→ **About this exercise**
Take the listing below and print exactly the lines starting at the line containing "C2: 15nF (AGND, n12) -> none" and ending at the line containing "R104: 1k (+12V, VI) -> 30k (+12V, VI)", both ends included, and no others.

→ **Working data**

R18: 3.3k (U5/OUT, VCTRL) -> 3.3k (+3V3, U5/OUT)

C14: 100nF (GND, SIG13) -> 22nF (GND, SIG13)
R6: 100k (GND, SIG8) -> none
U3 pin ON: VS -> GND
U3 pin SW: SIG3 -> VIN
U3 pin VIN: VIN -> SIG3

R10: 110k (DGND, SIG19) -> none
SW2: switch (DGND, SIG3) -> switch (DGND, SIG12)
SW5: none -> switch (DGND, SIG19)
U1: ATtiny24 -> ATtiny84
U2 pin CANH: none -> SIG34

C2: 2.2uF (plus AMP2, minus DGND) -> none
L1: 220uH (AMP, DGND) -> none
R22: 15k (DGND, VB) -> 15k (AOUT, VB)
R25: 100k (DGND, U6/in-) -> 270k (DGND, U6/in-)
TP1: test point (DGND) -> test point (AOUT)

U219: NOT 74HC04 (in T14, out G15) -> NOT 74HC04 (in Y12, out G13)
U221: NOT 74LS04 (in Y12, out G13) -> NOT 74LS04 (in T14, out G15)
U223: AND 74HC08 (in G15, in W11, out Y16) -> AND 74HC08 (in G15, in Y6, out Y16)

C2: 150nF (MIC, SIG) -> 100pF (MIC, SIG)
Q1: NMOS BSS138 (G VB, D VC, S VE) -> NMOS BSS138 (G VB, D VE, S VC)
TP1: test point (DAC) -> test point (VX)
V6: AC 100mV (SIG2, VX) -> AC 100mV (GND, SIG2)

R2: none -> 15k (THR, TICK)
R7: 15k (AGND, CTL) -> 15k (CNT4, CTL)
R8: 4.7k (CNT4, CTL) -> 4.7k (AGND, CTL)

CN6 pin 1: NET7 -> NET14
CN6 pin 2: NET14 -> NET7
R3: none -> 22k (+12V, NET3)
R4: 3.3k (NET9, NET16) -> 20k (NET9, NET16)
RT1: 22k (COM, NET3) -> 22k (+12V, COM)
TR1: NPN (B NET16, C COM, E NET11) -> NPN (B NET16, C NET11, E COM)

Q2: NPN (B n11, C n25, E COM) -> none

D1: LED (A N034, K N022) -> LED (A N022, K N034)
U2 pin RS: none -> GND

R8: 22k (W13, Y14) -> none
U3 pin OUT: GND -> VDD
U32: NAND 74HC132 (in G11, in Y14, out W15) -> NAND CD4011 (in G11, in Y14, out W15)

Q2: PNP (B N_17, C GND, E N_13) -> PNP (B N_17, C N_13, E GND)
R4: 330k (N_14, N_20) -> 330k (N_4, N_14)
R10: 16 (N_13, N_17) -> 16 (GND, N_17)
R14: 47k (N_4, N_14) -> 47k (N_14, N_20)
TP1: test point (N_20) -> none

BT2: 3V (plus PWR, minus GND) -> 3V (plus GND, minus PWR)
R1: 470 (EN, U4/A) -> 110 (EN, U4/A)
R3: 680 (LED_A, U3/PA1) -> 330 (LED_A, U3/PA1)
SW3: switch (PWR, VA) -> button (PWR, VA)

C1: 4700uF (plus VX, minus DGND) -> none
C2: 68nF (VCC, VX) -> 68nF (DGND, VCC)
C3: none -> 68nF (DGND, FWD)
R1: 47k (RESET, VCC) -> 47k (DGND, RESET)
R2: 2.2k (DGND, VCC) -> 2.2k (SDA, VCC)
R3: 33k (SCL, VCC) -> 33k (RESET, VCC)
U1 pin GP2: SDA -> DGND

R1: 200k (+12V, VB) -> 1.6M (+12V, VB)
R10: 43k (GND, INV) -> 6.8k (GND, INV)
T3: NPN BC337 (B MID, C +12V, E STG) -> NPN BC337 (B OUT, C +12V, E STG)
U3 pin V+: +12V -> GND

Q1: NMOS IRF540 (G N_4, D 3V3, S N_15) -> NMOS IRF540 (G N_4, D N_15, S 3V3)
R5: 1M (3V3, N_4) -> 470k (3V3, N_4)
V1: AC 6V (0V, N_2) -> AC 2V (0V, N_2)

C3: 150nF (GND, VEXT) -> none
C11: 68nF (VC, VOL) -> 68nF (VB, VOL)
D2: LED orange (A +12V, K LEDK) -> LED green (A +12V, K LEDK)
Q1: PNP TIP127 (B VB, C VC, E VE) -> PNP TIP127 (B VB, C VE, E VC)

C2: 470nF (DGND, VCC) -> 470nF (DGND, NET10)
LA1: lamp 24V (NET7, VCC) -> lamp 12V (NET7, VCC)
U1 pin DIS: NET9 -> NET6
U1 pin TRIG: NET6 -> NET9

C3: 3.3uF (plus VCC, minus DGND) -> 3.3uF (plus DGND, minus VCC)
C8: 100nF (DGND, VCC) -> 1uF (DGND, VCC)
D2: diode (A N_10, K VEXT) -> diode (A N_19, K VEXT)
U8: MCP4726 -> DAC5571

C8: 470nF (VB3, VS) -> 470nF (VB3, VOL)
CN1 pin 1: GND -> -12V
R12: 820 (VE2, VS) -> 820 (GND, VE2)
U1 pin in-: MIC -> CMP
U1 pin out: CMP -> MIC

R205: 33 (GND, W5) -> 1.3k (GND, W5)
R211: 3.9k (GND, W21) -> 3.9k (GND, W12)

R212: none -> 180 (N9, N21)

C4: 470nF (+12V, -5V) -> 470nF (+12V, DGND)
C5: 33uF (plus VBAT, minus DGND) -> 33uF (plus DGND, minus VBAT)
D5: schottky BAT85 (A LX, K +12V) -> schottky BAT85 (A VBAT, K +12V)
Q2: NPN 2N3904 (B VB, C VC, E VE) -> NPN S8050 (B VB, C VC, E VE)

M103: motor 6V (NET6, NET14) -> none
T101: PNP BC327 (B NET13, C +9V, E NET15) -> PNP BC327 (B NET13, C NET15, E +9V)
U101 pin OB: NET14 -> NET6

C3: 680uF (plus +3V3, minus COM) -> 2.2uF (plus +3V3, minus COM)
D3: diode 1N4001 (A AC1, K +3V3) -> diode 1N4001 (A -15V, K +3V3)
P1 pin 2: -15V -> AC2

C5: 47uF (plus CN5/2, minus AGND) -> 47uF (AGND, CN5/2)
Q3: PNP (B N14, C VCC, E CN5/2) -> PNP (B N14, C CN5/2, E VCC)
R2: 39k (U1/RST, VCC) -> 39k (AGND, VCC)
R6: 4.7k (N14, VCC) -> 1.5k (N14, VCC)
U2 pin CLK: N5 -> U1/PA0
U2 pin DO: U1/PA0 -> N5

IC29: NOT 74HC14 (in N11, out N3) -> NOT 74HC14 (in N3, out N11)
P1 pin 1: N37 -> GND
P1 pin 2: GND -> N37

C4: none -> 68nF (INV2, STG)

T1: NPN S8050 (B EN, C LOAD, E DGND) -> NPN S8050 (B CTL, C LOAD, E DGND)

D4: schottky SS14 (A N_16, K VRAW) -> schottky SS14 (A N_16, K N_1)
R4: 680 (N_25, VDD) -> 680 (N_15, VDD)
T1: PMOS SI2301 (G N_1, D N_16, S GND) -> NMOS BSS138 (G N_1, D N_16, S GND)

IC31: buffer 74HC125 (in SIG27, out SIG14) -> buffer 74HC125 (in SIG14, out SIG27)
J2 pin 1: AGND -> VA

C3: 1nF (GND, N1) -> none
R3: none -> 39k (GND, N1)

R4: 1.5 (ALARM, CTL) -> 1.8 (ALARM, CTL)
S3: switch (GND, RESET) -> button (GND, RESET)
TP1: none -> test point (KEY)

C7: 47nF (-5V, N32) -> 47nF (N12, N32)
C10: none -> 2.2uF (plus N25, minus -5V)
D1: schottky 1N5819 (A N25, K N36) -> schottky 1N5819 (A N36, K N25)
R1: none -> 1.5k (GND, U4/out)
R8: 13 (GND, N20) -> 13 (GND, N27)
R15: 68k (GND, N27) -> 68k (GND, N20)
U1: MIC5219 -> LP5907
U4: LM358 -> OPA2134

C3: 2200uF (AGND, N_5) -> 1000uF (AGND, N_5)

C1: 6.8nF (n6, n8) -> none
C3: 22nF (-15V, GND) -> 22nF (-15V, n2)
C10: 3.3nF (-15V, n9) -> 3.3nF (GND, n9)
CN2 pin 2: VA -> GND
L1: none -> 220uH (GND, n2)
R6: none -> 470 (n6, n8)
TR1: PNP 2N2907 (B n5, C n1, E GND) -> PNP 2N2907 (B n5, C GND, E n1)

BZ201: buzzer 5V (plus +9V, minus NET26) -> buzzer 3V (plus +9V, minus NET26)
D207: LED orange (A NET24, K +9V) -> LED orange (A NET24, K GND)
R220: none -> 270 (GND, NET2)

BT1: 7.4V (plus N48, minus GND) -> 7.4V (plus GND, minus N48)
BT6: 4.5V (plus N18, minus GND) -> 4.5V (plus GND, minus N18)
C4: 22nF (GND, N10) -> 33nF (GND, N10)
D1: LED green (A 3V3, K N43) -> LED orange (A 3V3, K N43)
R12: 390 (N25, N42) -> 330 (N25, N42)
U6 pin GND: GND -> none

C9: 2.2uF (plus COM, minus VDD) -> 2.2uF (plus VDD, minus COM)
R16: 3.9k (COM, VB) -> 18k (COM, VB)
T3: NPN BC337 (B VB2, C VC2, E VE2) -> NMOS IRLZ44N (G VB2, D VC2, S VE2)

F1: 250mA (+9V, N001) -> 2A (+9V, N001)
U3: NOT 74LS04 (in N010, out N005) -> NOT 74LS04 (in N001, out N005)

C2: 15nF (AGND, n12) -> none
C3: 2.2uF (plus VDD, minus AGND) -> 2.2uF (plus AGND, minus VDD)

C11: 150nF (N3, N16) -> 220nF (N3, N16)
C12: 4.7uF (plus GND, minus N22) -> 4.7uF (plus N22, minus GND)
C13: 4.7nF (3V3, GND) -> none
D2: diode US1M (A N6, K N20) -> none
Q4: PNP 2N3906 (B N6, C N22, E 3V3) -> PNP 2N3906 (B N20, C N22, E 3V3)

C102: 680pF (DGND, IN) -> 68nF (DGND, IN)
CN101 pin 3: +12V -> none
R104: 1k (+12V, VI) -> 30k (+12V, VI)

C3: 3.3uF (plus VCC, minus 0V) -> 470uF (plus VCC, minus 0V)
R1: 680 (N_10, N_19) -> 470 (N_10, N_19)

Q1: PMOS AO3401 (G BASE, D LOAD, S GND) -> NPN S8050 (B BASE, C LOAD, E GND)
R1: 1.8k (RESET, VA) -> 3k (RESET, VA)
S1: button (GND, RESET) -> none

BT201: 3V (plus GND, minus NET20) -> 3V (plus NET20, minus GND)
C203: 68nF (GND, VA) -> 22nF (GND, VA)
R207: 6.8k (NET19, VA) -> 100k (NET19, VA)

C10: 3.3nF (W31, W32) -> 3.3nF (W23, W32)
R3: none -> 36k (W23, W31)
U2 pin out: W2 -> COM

→ **Task result**
C2: 15nF (AGND, n12) -> none
C3: 2.2uF (plus VDD, minus AGND) -> 2.2uF (plus AGND, minus VDD)

C11: 150nF (N3, N16) -> 220nF (N3, N16)
C12: 4.7uF (plus GND, minus N22) -> 4.7uF (plus N22, minus GND)
C13: 4.7nF (3V3, GND) -> none
D2: diode US1M (A N6, K N20) -> none
Q4: PNP 2N3906 (B N6, C N22, E 3V3) -> PNP 2N3906 (B N20, C N22, E 3V3)

C102: 680pF (DGND, IN) -> 68nF (DGND, IN)
CN101 pin 3: +12V -> none
R104: 1k (+12V, VI) -> 30k (+12V, VI)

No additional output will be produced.